Output, word for word, the lines of this listing that fall between the line with "Plan.java: [761,265,1030,418] ->" and the line with "storage8: [413,427,448,456] ->", counting both of those lines, and no others.

Provided data:
"""
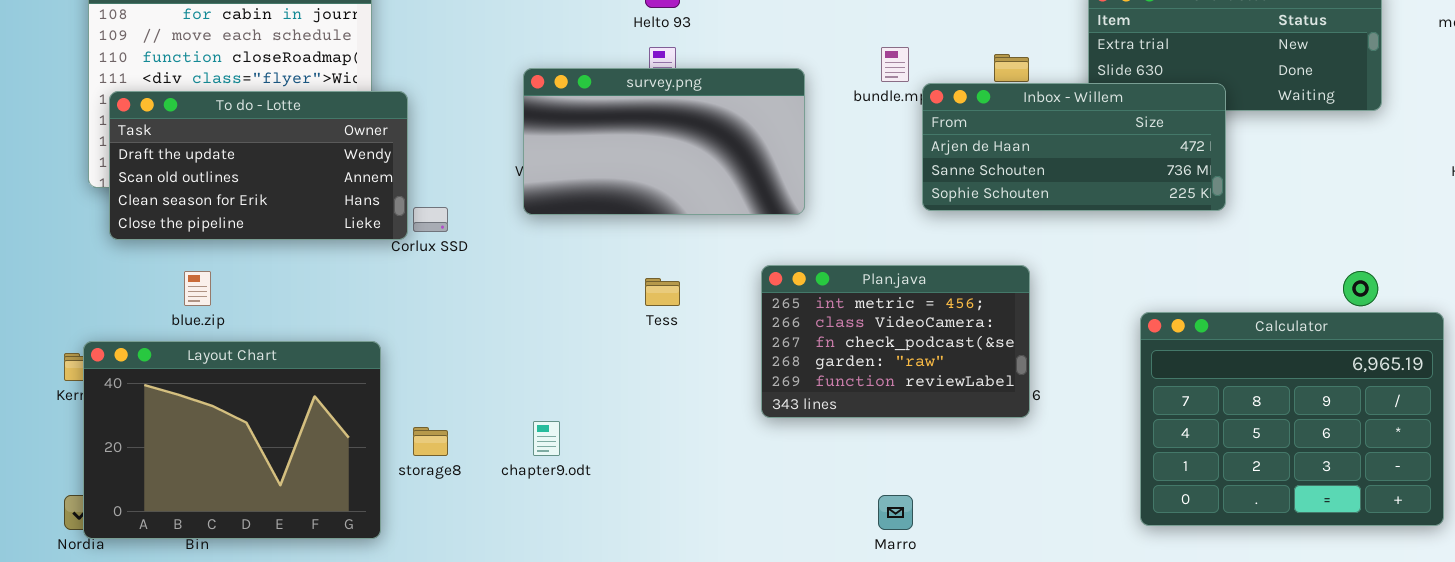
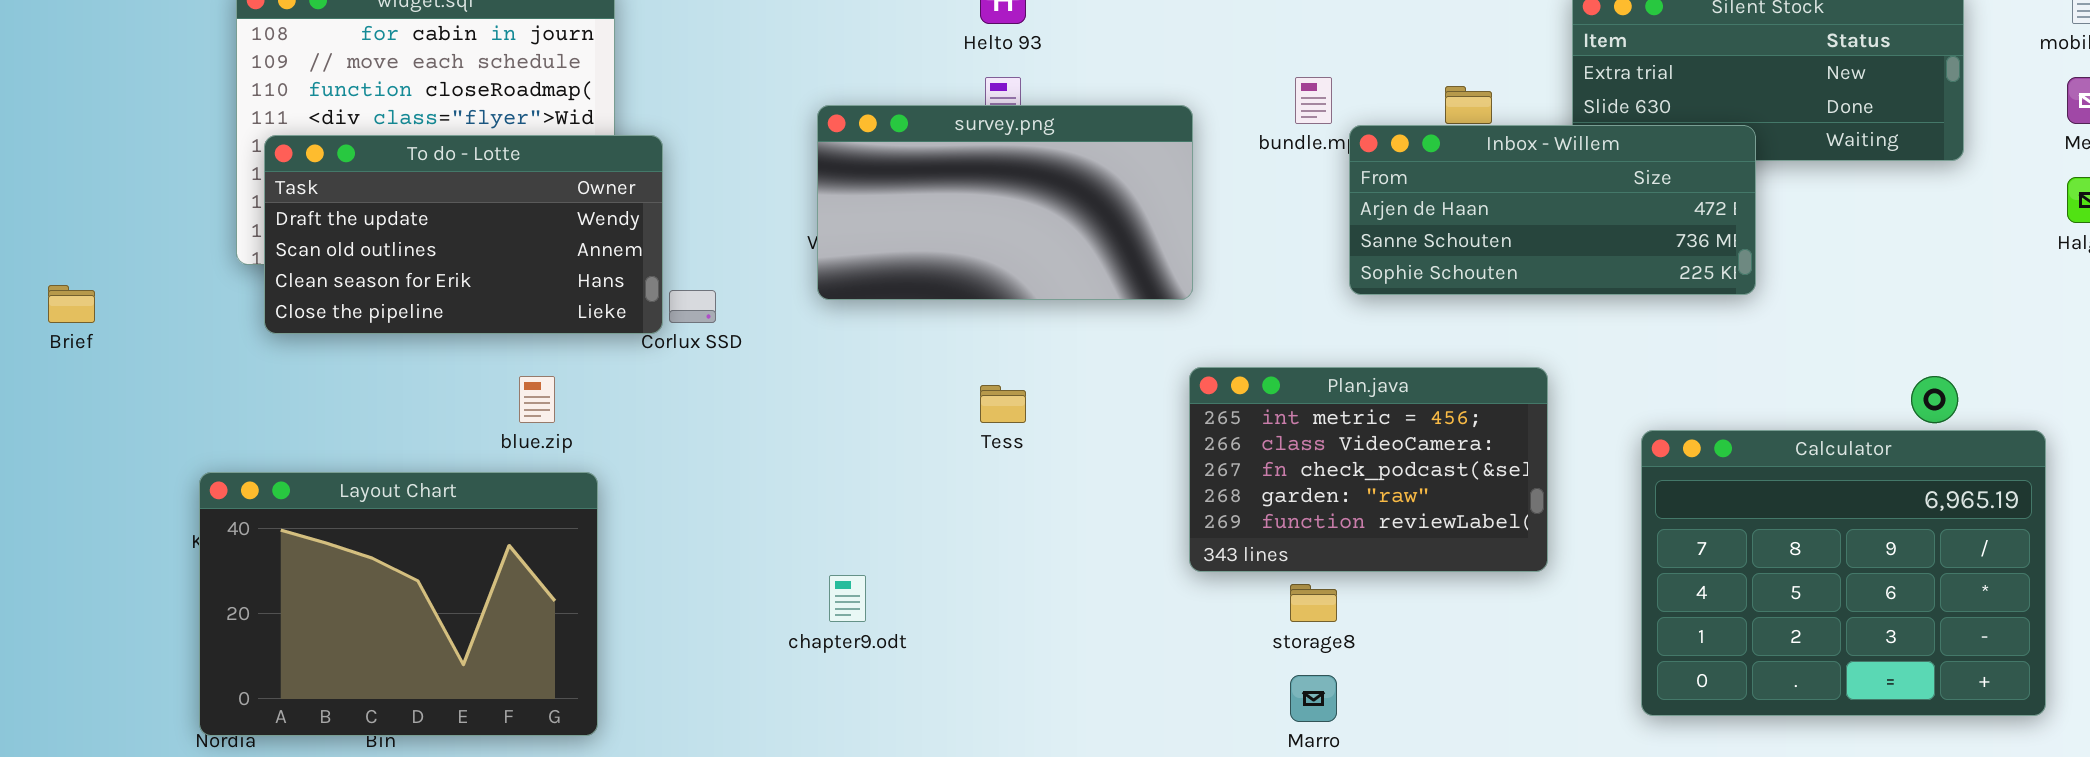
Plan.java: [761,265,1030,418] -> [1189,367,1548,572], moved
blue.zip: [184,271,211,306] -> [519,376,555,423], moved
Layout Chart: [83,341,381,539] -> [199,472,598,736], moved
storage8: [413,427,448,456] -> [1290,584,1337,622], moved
"""
"""
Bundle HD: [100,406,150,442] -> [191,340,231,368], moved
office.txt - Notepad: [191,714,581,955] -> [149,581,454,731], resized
"""
Task result:
Plan.java: [761,265,1030,418] -> [1189,367,1548,572], moved
blue.zip: [184,271,211,306] -> [519,376,555,423], moved
Layout Chart: [83,341,381,539] -> [199,472,598,736], moved
storage8: [413,427,448,456] -> [1290,584,1337,622], moved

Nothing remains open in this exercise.